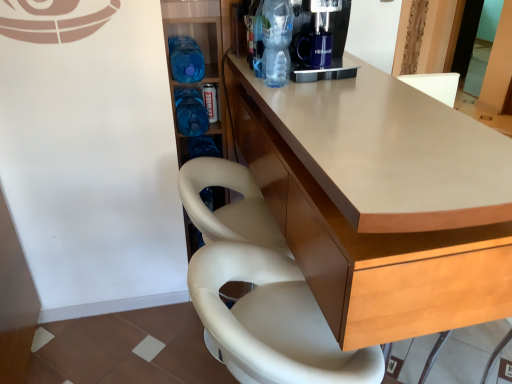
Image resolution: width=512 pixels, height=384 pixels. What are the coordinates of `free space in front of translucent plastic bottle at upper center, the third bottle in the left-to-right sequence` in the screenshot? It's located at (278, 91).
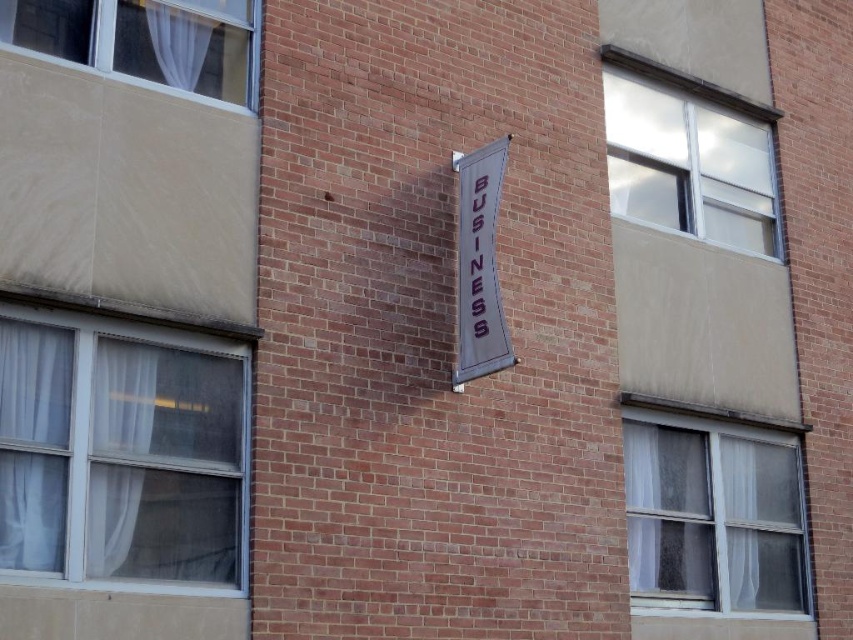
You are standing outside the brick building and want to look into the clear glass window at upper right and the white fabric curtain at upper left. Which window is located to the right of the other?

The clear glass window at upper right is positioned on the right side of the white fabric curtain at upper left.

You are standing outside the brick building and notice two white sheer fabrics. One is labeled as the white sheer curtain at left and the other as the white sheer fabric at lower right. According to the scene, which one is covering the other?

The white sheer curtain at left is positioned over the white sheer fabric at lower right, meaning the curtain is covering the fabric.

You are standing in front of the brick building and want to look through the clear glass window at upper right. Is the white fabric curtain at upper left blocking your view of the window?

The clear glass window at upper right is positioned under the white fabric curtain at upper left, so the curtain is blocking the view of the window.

* _Task description_:
State how many of the lines above contain the word "lower". Reply with the number alone.

* _Output_:
2